Collected data:
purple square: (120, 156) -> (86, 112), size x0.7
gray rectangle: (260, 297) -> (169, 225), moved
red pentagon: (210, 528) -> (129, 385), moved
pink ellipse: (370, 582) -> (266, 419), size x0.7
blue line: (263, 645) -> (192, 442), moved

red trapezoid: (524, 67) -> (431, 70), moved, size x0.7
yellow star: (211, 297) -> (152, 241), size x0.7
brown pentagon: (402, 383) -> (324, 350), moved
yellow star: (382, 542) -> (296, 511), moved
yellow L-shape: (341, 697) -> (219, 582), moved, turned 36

...

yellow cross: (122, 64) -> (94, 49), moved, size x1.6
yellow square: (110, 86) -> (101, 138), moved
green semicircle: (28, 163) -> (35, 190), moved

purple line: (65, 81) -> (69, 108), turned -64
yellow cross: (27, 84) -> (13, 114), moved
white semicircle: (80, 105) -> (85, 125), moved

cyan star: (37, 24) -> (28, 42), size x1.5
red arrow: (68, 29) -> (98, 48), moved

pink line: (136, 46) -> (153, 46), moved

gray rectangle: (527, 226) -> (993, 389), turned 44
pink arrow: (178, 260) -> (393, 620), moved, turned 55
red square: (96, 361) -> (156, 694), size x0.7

==

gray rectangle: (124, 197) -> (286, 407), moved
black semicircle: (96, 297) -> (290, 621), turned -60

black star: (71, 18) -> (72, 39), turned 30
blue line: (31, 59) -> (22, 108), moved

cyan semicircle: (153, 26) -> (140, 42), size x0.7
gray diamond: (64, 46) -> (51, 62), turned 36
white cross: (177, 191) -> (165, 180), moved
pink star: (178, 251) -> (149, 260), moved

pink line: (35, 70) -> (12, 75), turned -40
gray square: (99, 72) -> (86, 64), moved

_WHAT THE EXERCISE ASKS:_ Copy out the range of lines above starting at the line with "purple square: (120, 156)" and ending at the line with "yellow L-shape: (341, 697)", exactly and including both.

_EXPECTED ANSWER:_
purple square: (120, 156) -> (86, 112), size x0.7
gray rectangle: (260, 297) -> (169, 225), moved
red pentagon: (210, 528) -> (129, 385), moved
pink ellipse: (370, 582) -> (266, 419), size x0.7
blue line: (263, 645) -> (192, 442), moved

red trapezoid: (524, 67) -> (431, 70), moved, size x0.7
yellow star: (211, 297) -> (152, 241), size x0.7
brown pentagon: (402, 383) -> (324, 350), moved
yellow star: (382, 542) -> (296, 511), moved
yellow L-shape: (341, 697) -> (219, 582), moved, turned 36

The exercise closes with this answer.